Task goal :: Print every line of the records below word for word, leaving out the pictures.

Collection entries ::
--- start ---
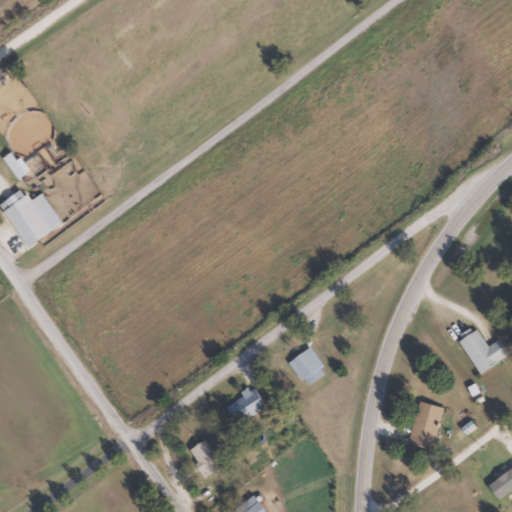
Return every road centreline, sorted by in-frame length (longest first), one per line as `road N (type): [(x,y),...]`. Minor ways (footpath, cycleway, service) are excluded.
road 1 (residential): [(0,455),(119,377),(481,192)]
road 2 (residential): [(0,251),(337,0)]
road 3 (secondary): [(481,192),(449,232),(396,329),(368,436),(363,511)]
road 4 (residential): [(172,511),(0,266)]
road 5 (residential): [(363,511),(394,441),(511,338)]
--- end ---
Task solution ::
Return every road centreline, sorted by in-frame length (longest first), one per line as `road N (type): [(x,y),...]`. Minor ways (footpath, cycleway, service) are excluded.
road 1 (residential): [(0,455),(119,377),(481,192)]
road 2 (residential): [(0,251),(337,0)]
road 3 (secondary): [(481,192),(449,232),(396,329),(368,436),(363,511)]
road 4 (residential): [(172,511),(0,266)]
road 5 (residential): [(363,511),(394,441),(511,338)]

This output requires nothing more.